Stored entries
• • • • • • •

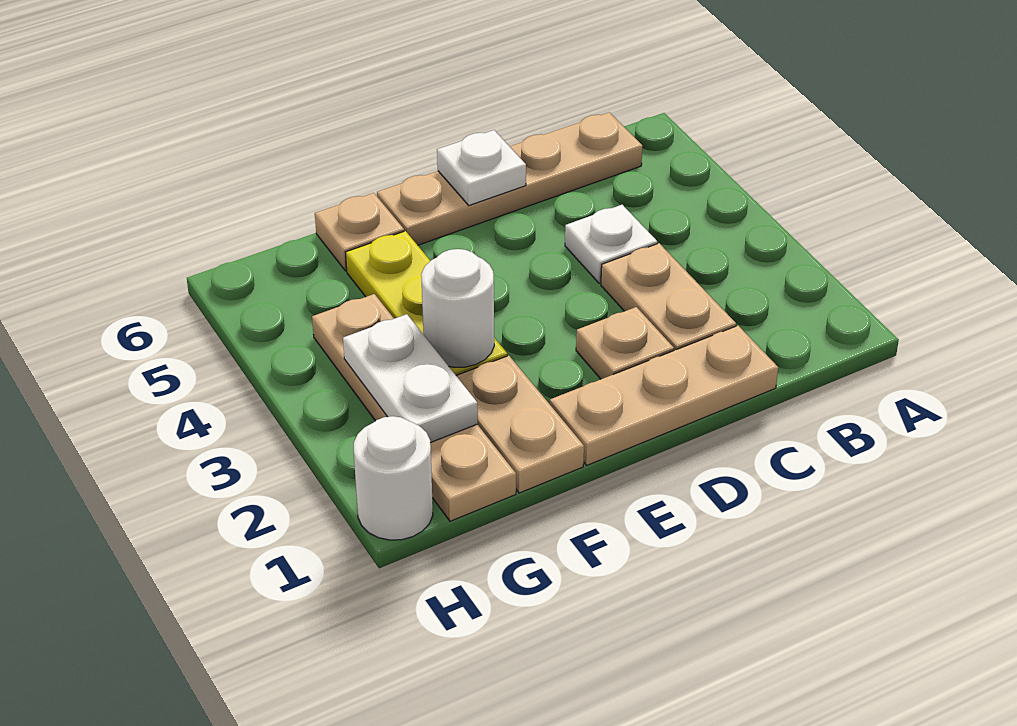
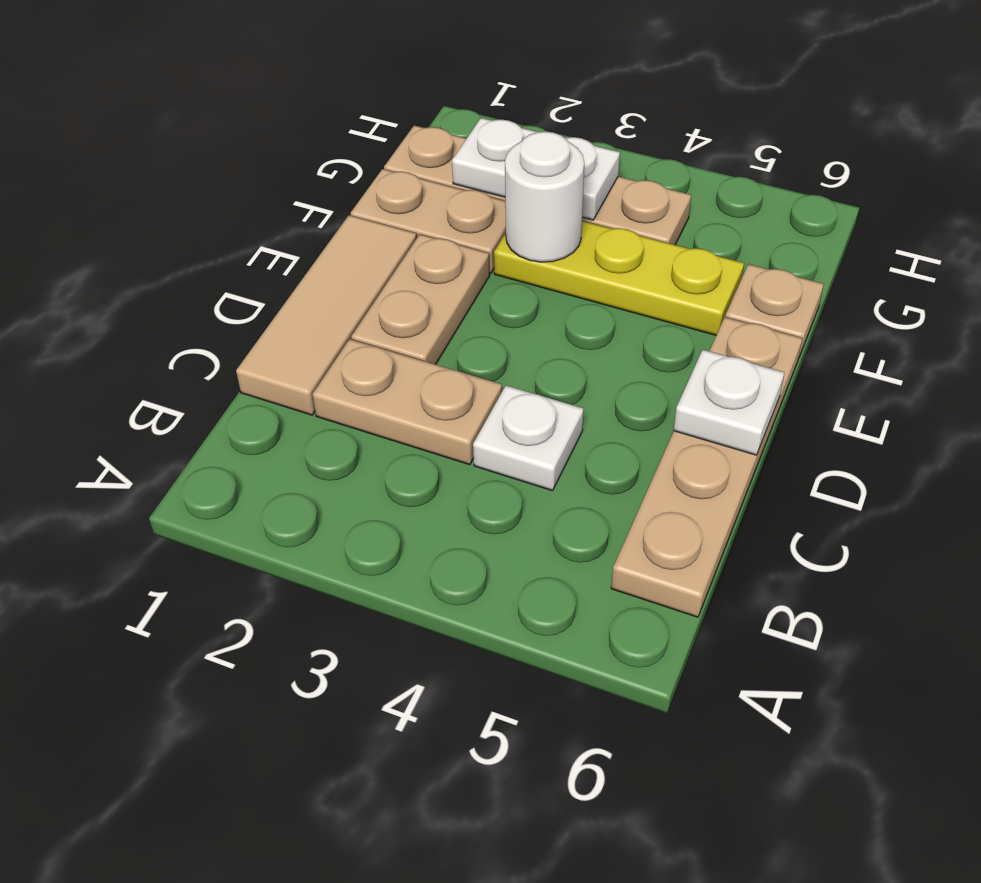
tan 1x3 plate [550,326,778,465] -> tan 1x3 tile [236,215,417,415]
tan 1x1 plate [576,307,674,379] -> tan 1x2 plate [351,234,490,364]
white 1x1 round brick [354,416,433,540] -> none

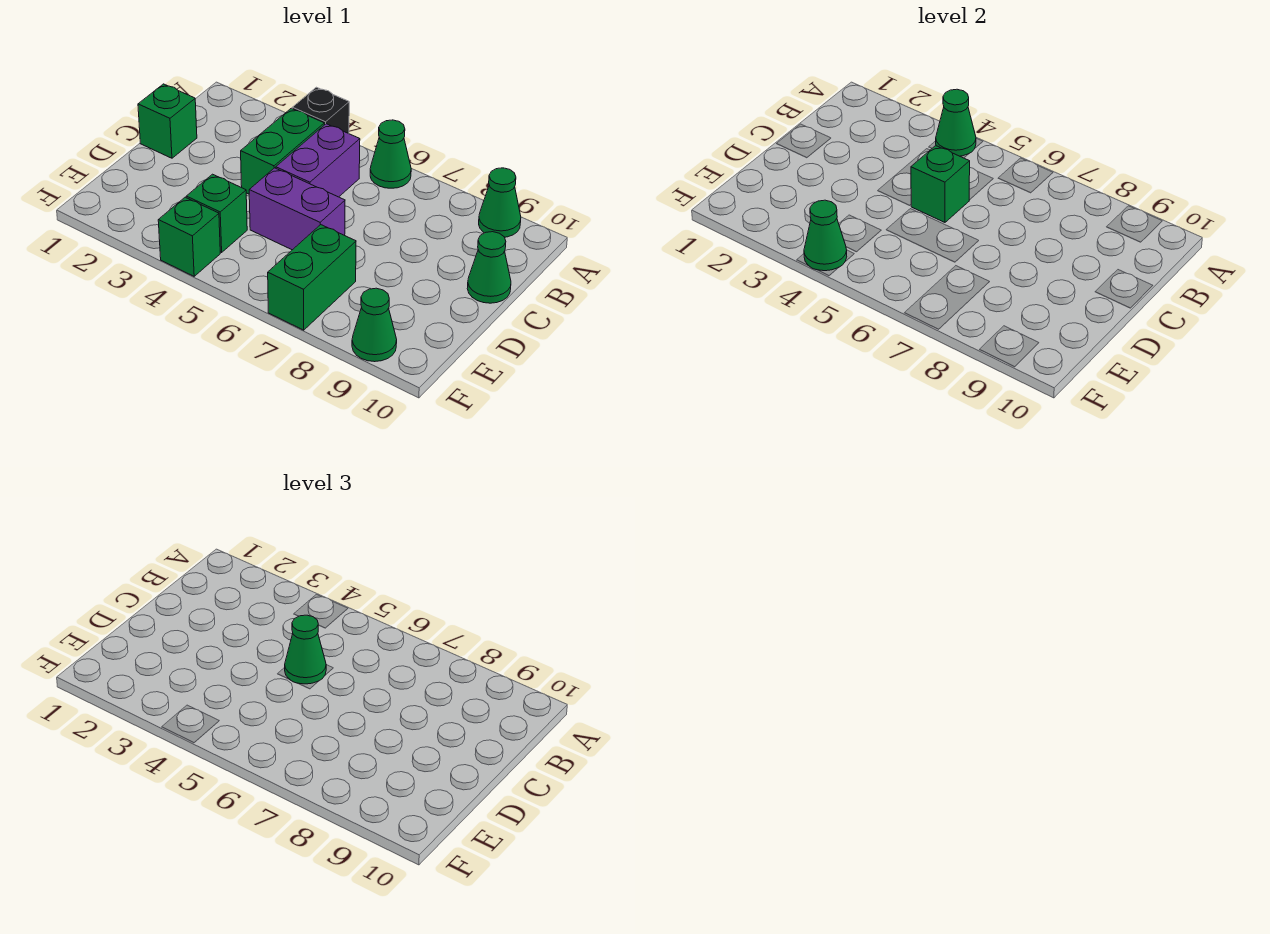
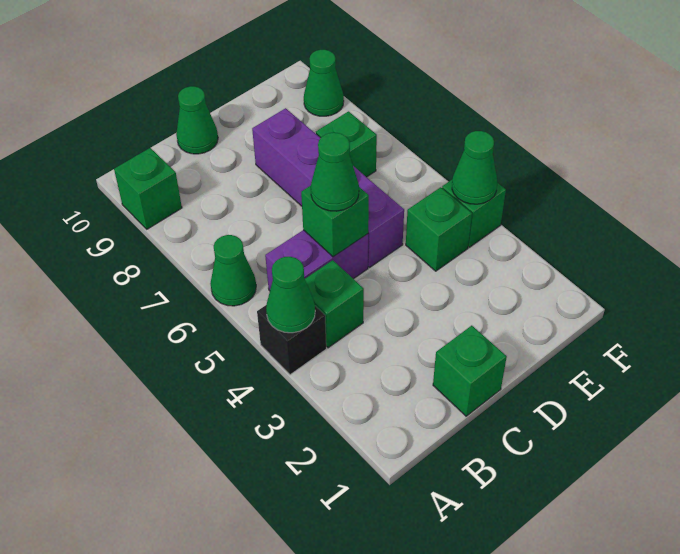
green 1x1 cone [479,168,521,237] -> green 1x1 brick [114,148,182,229]
green 1x2 brick [241,108,324,194] -> green 1x1 brick [305,260,364,348]
purple 1x2 brick [249,168,345,250] -> purple 1x4 brick [252,108,404,267]
green 1x2 brick [268,225,356,330] -> green 1x1 brick [316,111,377,177]

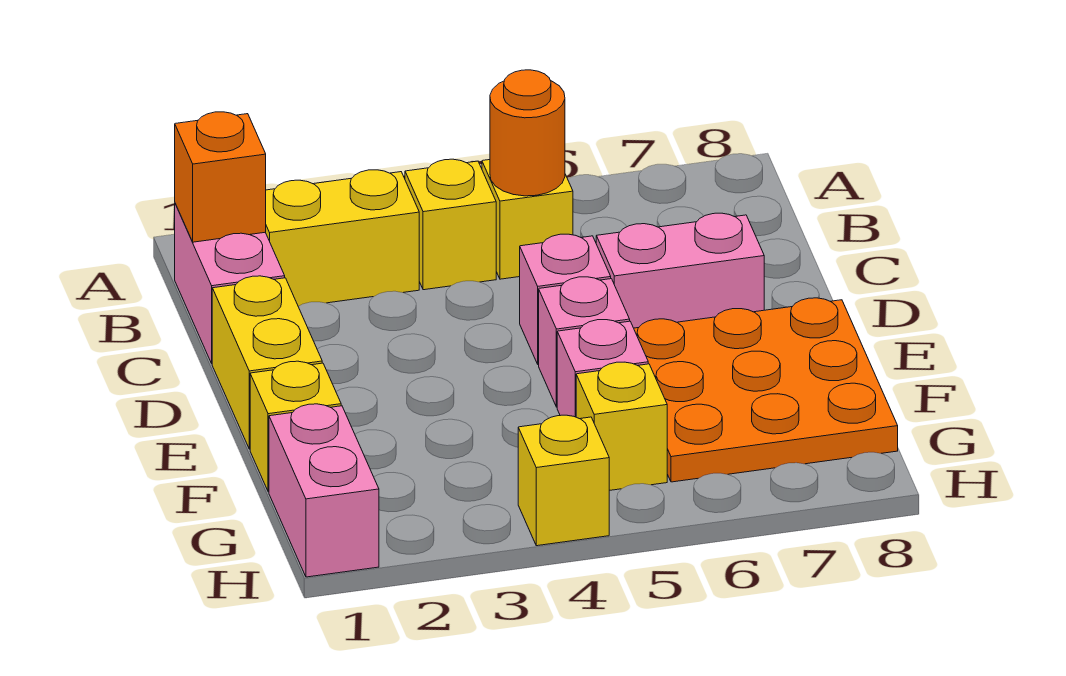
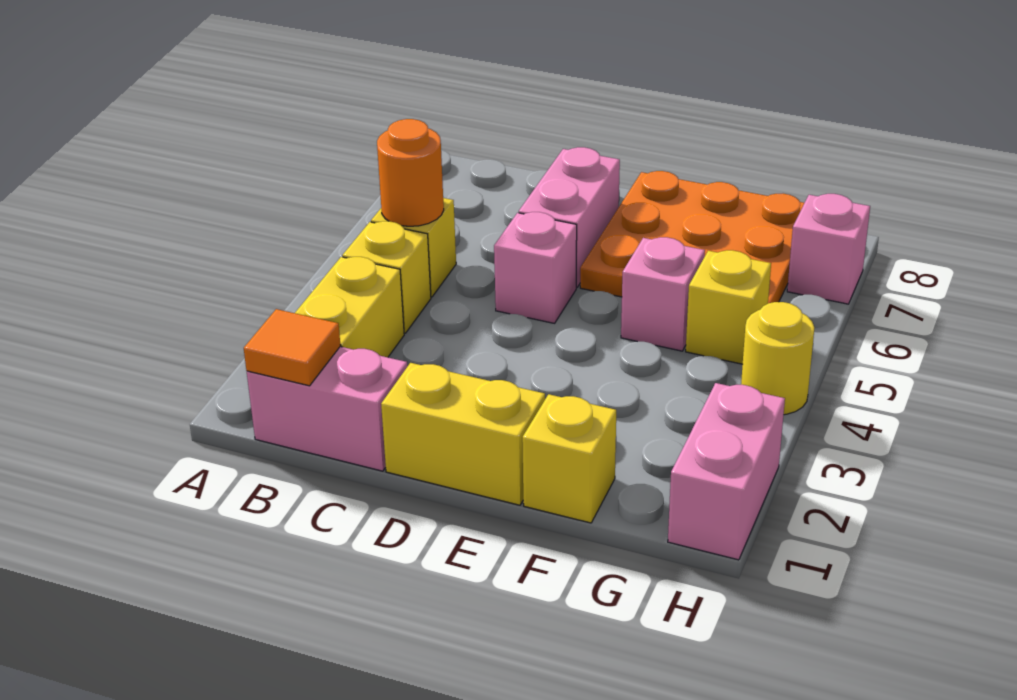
orange 1x1 brick [175,112,266,242] -> orange 1x1 tile [244,309,340,386]
pink 1x1 brick [539,277,630,407] -> pink 1x1 brick moved to [787,194,870,304]
pink 1x2 brick [269,404,379,577] -> pink 1x2 brick turned to [668,383,785,560]
yellow 1x1 brick [518,415,609,546] -> yellow 1x1 round brick [741,302,815,415]

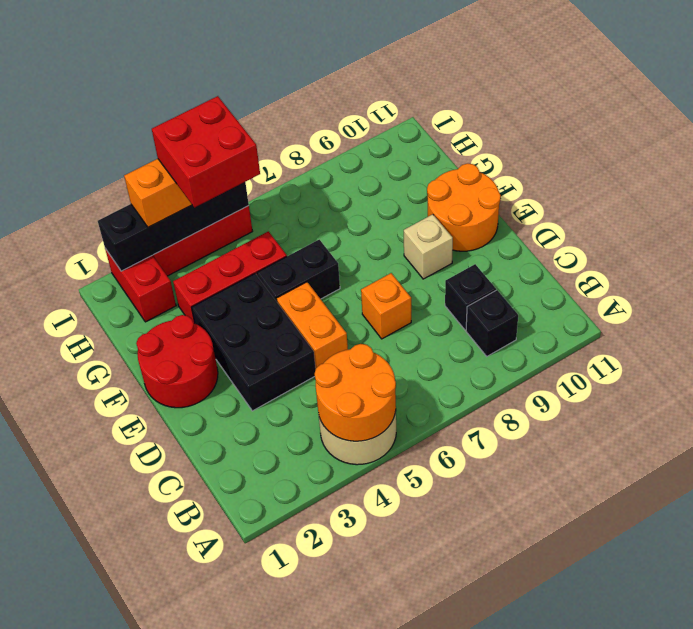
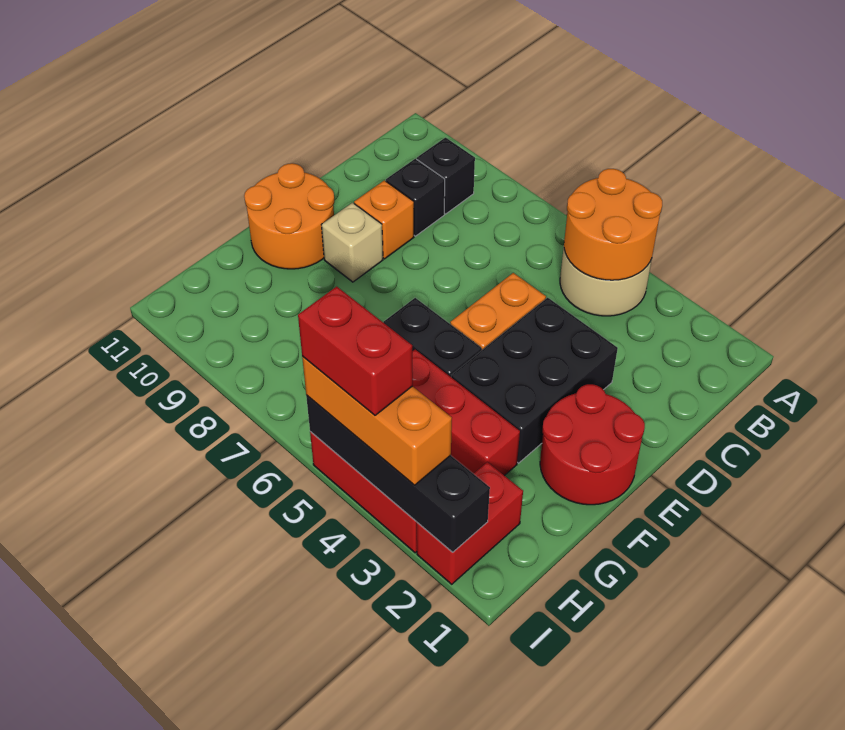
orange 1x1 brick [361,273,411,339] -> orange 1x1 brick moved to [354,180,414,259]
red 2x2 brick [152,96,260,208] -> red 1x2 brick [298,286,413,415]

• • • • • • •

# Task
Note how many lines in the data above have the string "moved" in them, and give that number by itself.

# Exercise response
2